What the task asks
Hunt through the lines below for the string "truck" and copy each one that has it.

Supplied material
· · · ·

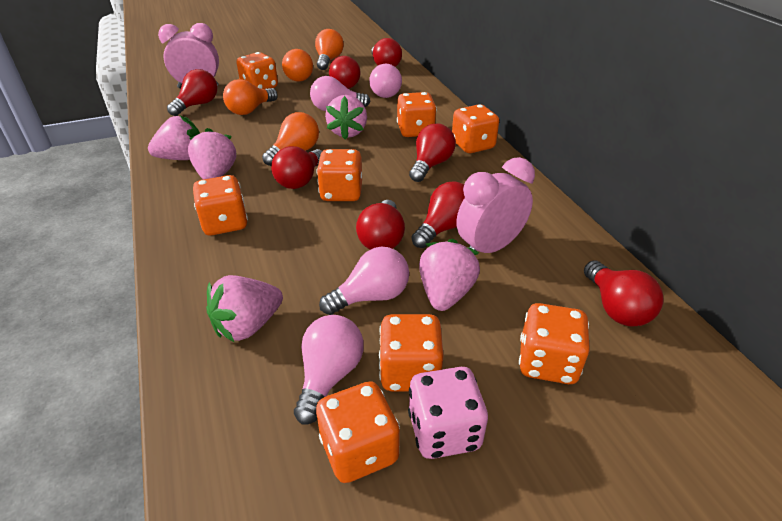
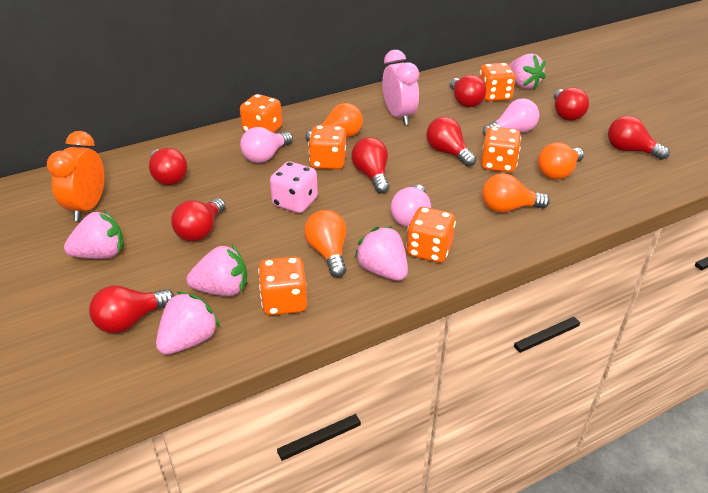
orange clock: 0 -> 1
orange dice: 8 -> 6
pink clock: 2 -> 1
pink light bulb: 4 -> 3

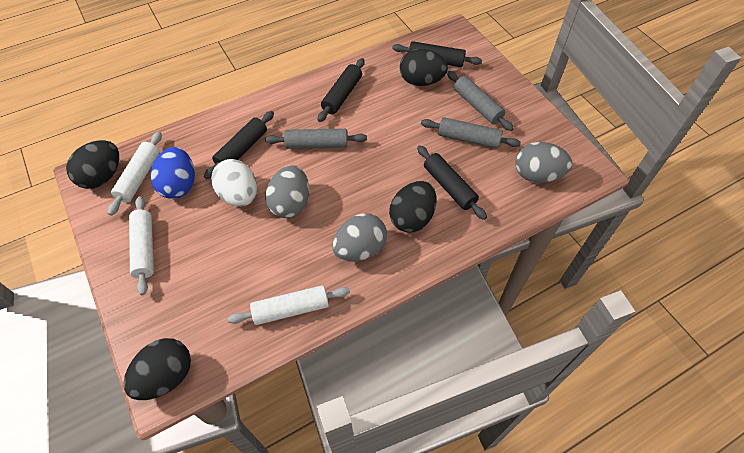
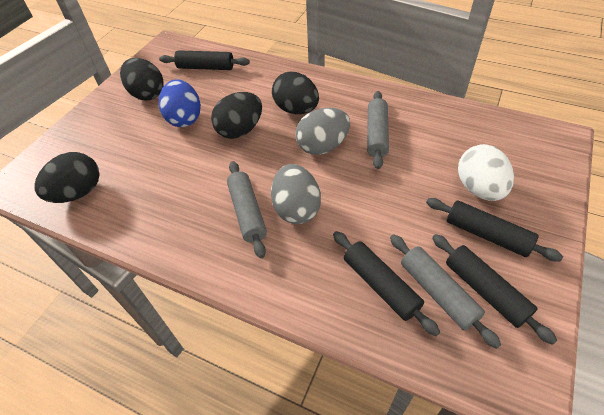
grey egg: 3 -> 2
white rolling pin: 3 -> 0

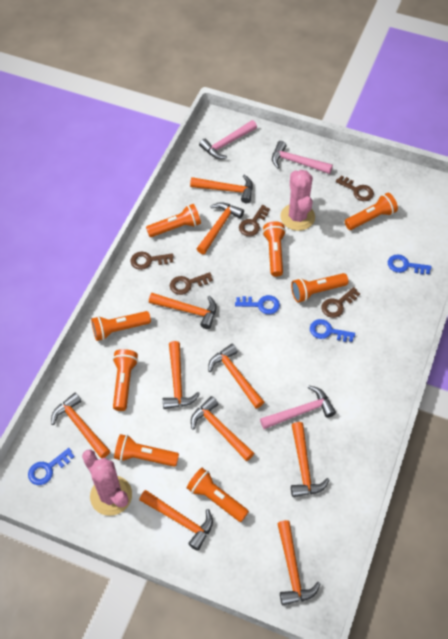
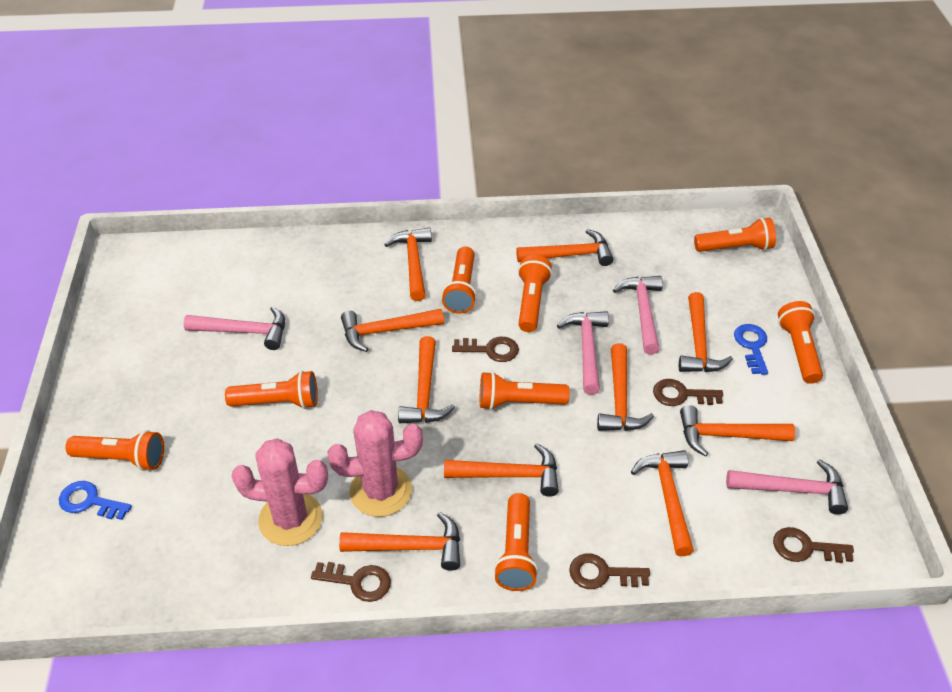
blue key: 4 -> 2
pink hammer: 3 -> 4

· · · ·

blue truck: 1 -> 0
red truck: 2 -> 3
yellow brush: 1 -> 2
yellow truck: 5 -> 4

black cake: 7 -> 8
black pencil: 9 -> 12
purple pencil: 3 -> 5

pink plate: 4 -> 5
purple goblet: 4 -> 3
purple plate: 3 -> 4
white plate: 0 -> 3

· · · ·

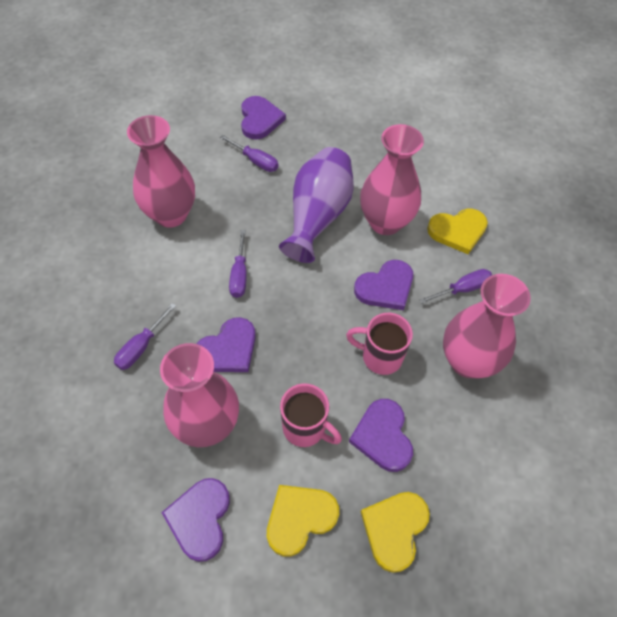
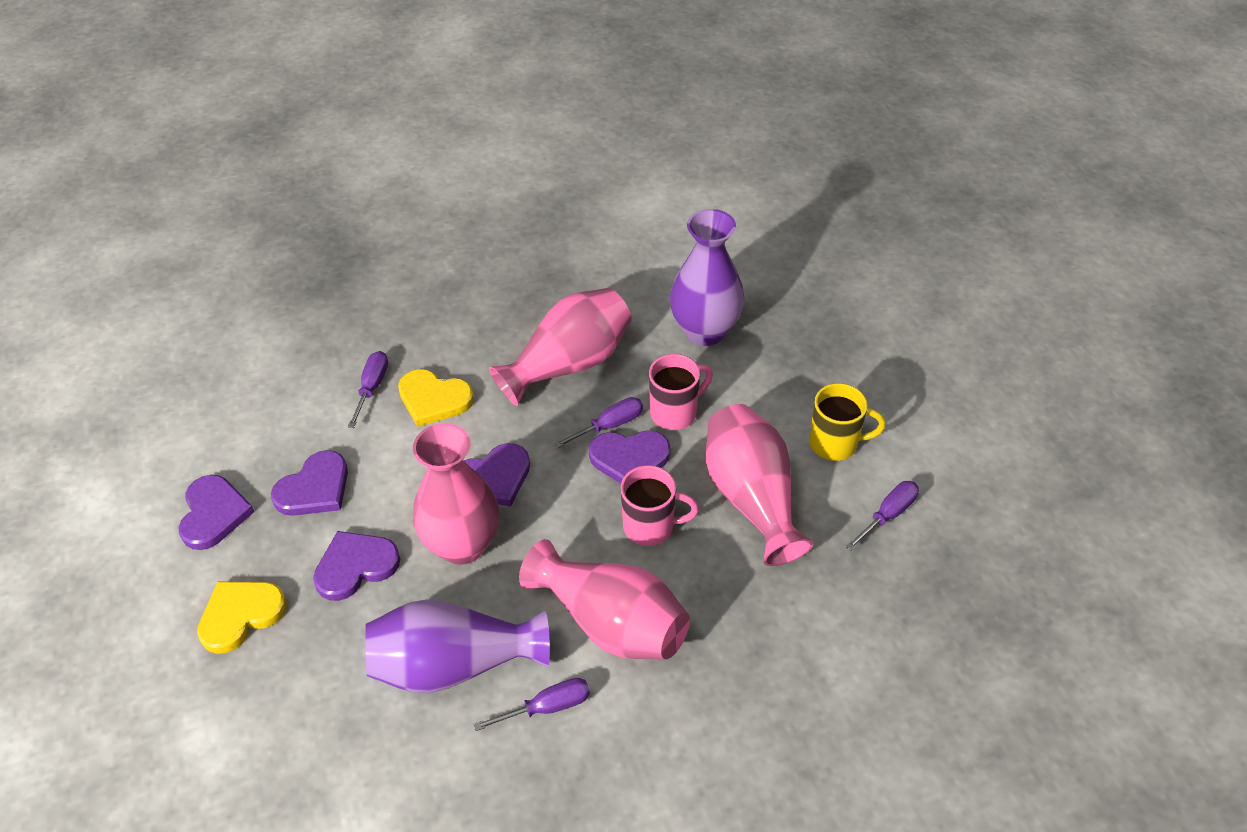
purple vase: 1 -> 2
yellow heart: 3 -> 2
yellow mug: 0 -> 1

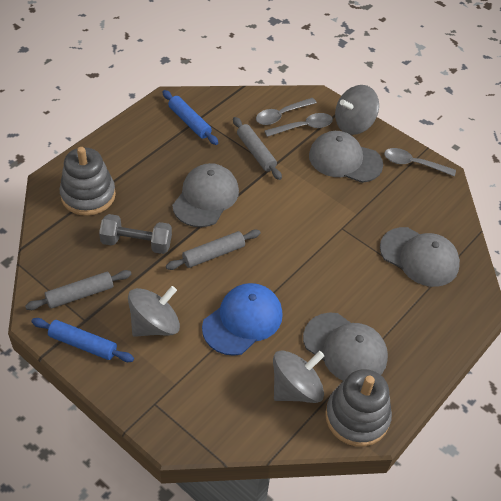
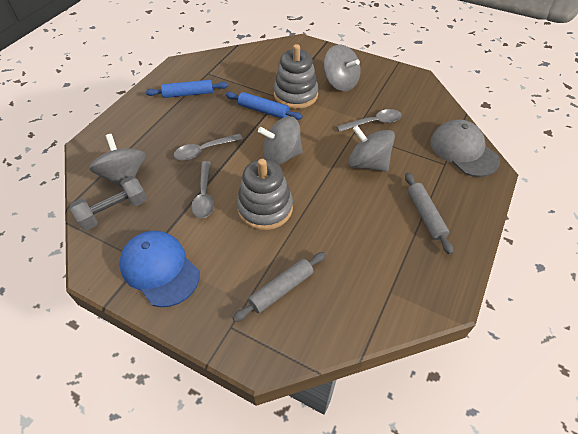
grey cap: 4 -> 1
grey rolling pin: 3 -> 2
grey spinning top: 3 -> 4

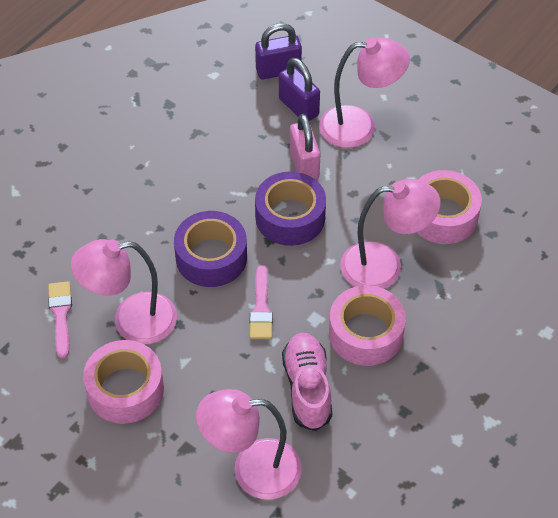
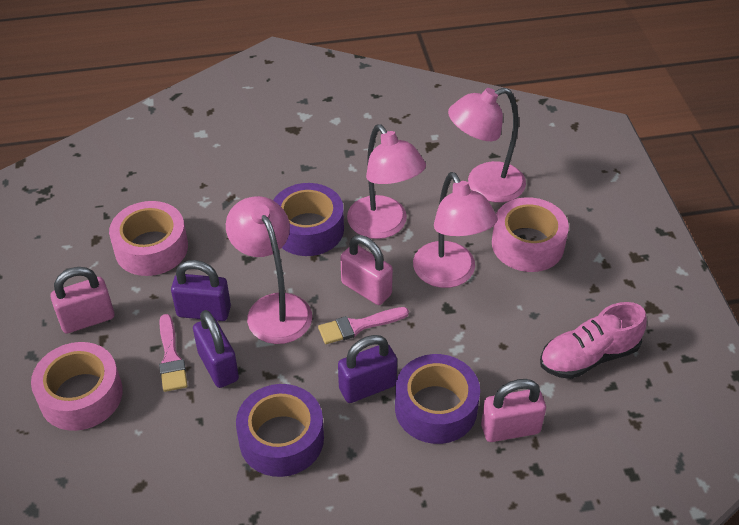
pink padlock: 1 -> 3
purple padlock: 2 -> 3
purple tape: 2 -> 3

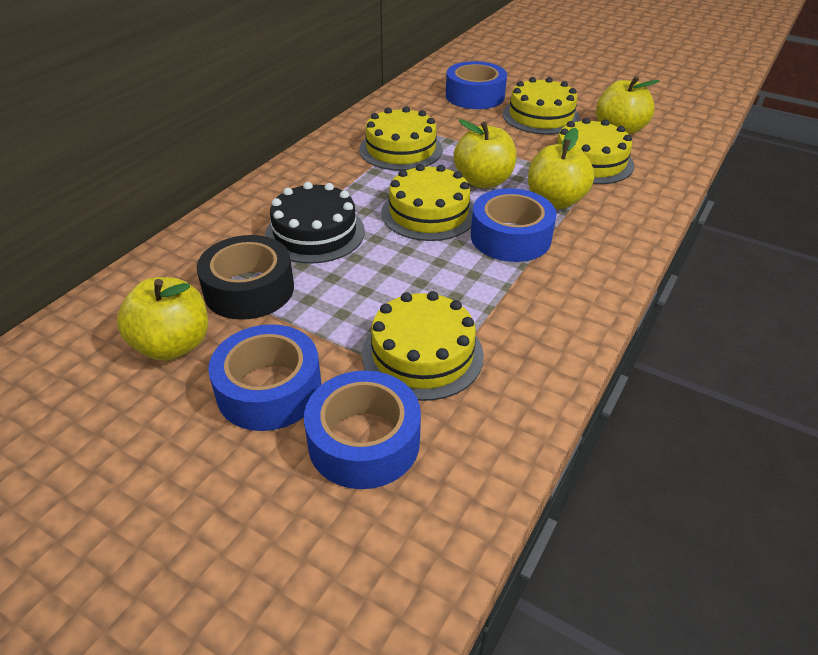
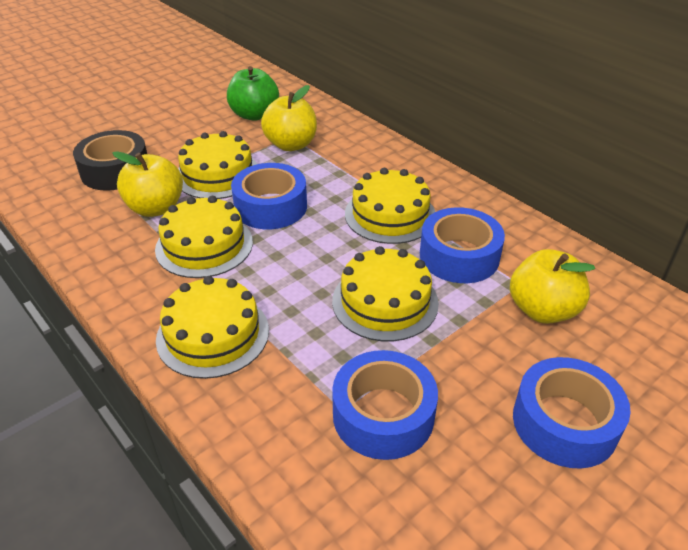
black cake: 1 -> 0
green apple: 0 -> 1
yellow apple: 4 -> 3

· · · ·

Task result
blue truck: 1 -> 0
red truck: 2 -> 3
yellow truck: 5 -> 4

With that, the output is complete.